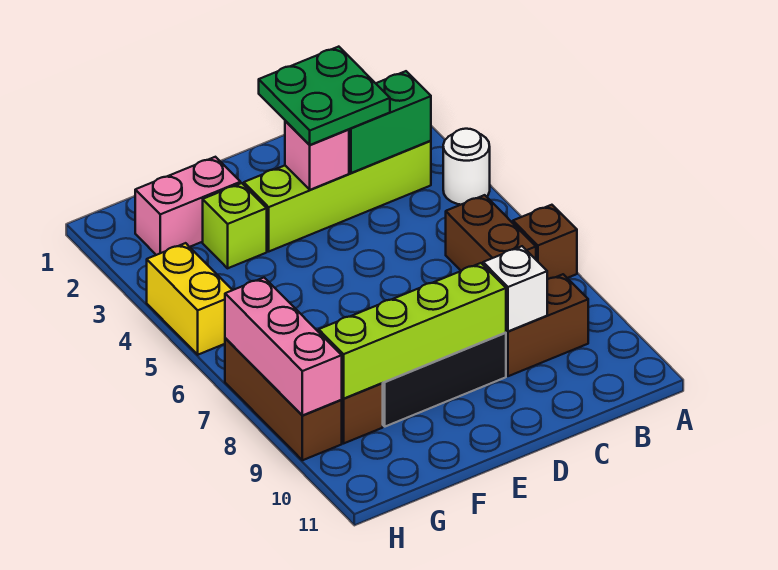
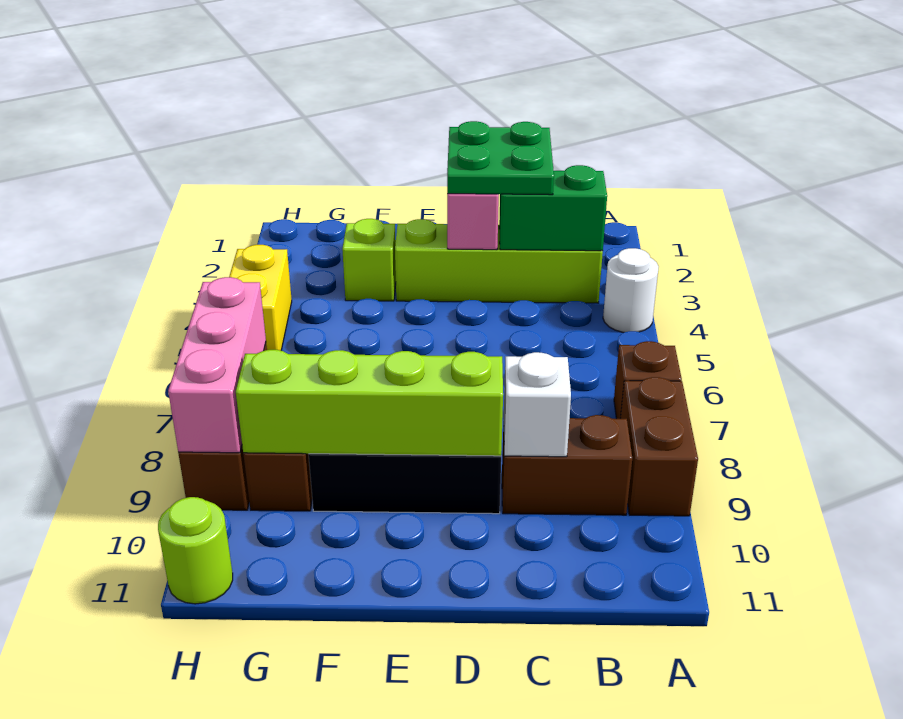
brown brick B6:B7 level 1 -> brown brick A8:A9 level 1
pink brick F2:G2 level 1 -> none
none -> lime round brick H11 level 1

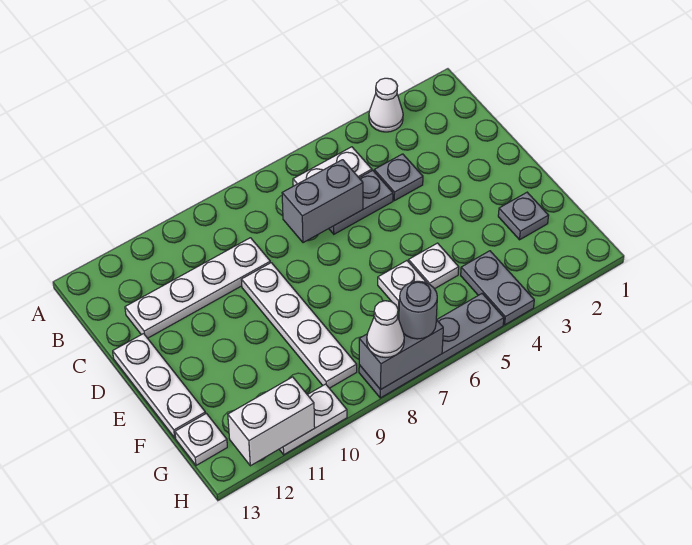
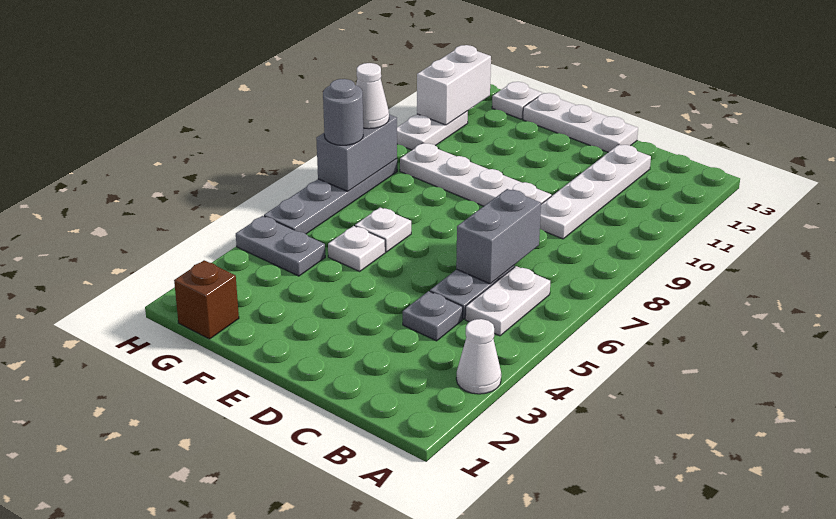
grey plate F2 level 1 -> none
none -> brown brick G1 level 1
- - - -
§ Task description: Among the lines above, find the ones containing "brick" and copy them.

§ Result of this task:
brown brick B6:B7 level 1 -> brown brick A8:A9 level 1
pink brick F2:G2 level 1 -> none
none -> lime round brick H11 level 1
none -> brown brick G1 level 1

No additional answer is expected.